===== LISTED ENTRIES =====
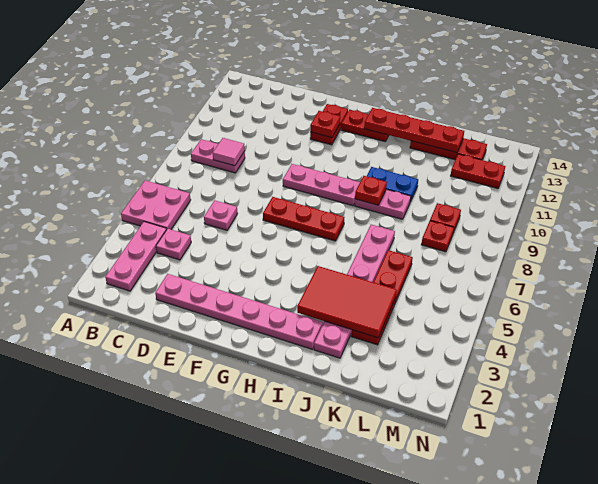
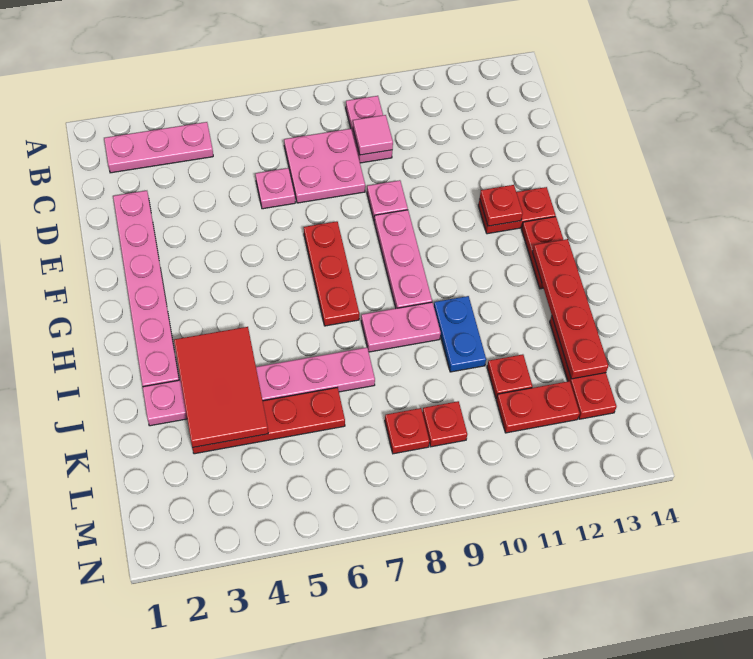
pink plate A5:B6 level 1 -> pink plate C7:D8 level 1
pink plate C4 level 1 -> pink plate E9 level 1
pink plate I9:J9 level 1 -> pink plate I8:I9 level 1
red plate I9 level 2 -> red plate K11 level 1
red plate L12:M12 level 1 -> red plate L11:L12 level 1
=====
◆ WHAT YOU ARE ASKED TO DO: For every line above that includes the word "pink", return the line.

◆ EXERCISE OUTPUT:
pink plate A5:B6 level 1 -> pink plate C7:D8 level 1
pink plate C4 level 1 -> pink plate E9 level 1
pink plate I9:J9 level 1 -> pink plate I8:I9 level 1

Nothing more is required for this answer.